> **Activity**:
In the listing below, find the line containing "281 536 341)" and the line containing "249 480 278)". Repeat exactly those two lines and every line between them, nothing more.

> **Listed records**:
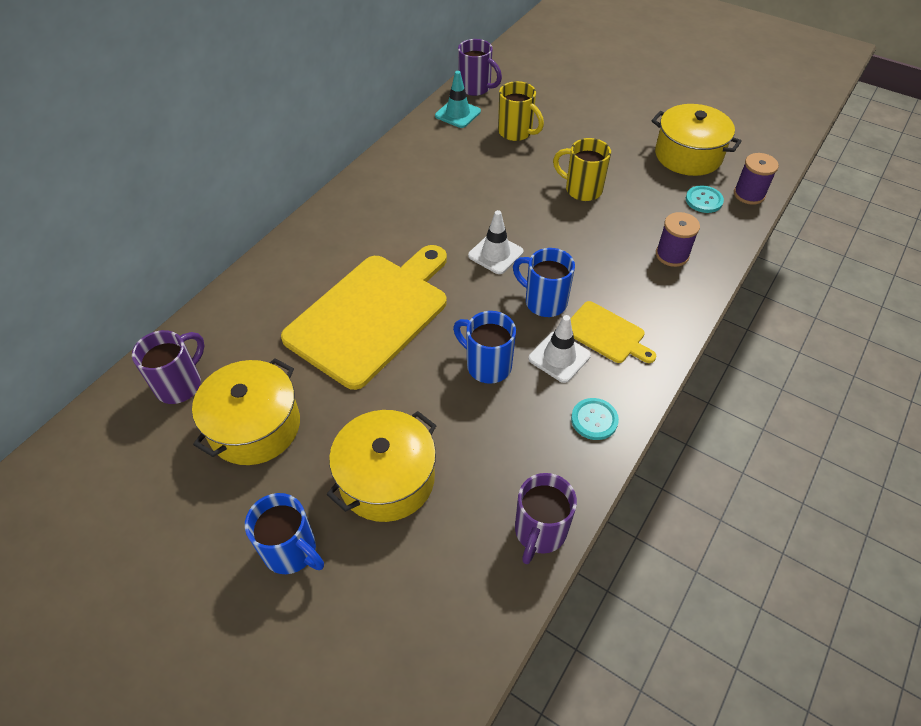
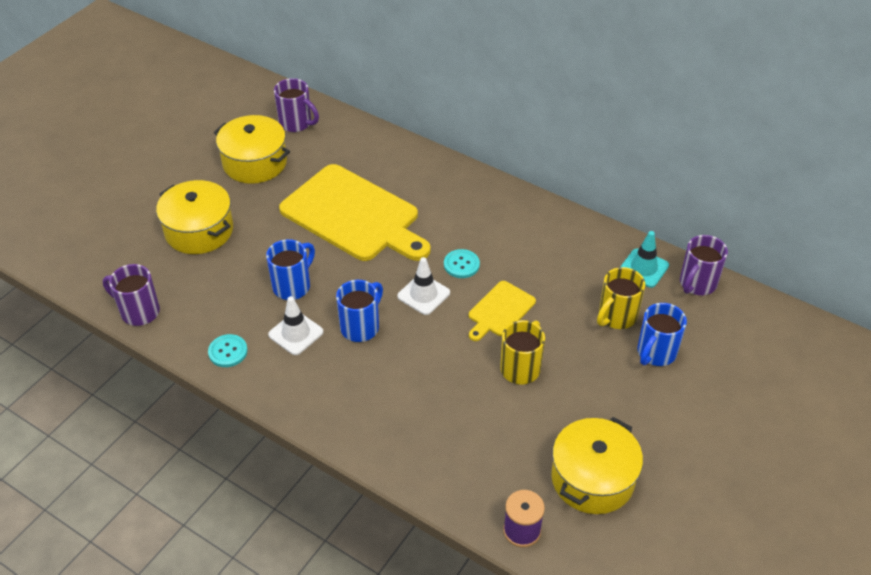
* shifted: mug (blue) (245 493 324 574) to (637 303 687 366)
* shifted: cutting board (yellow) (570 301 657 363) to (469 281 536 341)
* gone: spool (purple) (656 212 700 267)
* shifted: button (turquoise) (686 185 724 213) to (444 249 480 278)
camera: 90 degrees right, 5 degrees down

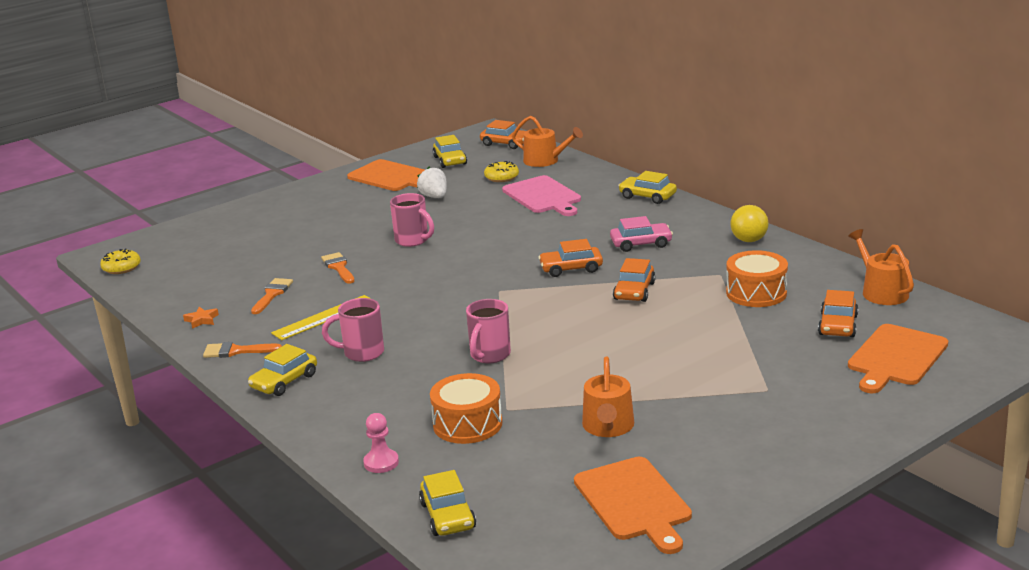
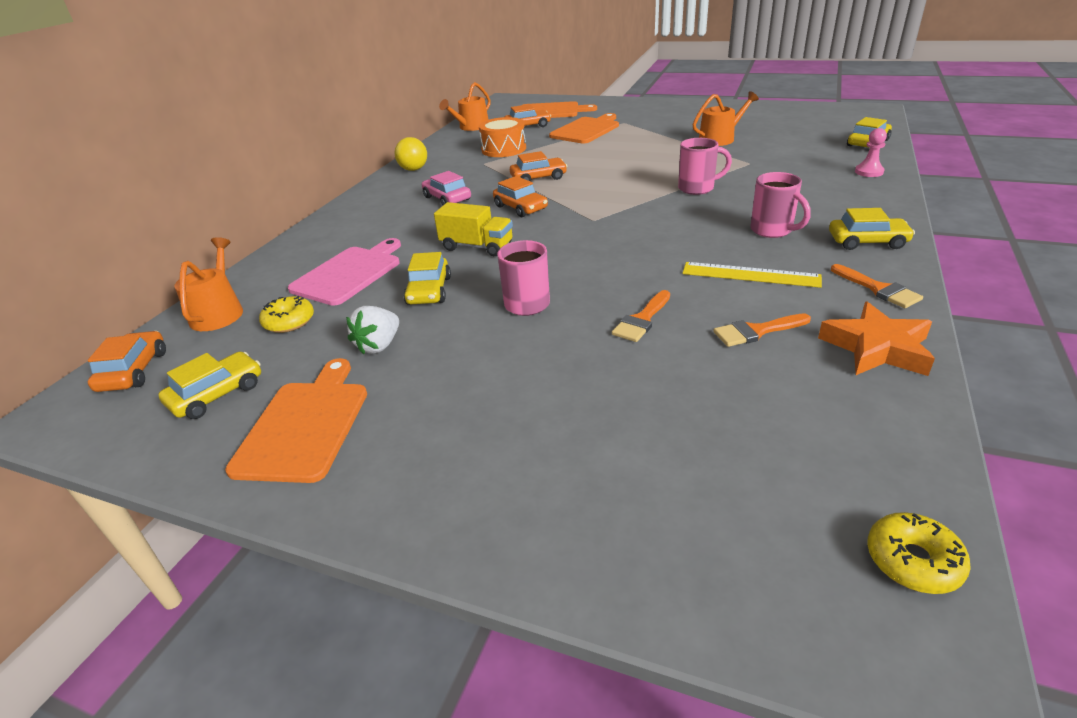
* scaled: star (orange) (183 307 219 329) = (818 302 935 376) x2.11
* gone: drum (orange) (430 373 502 444)
* shifted: cutting board (orange) (574 457 692 554) to (549 113 619 144)
* shifted: car (yellow) (618 171 677 204) to (403 252 451 305)
* new: truck (yellow) (434 202 513 256)
camera: 120 degrees left, 10 degrees up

> **Result**:
* shifted: cutting board (yellow) (570 301 657 363) to (469 281 536 341)
* gone: spool (purple) (656 212 700 267)
* shifted: button (turquoise) (686 185 724 213) to (444 249 480 278)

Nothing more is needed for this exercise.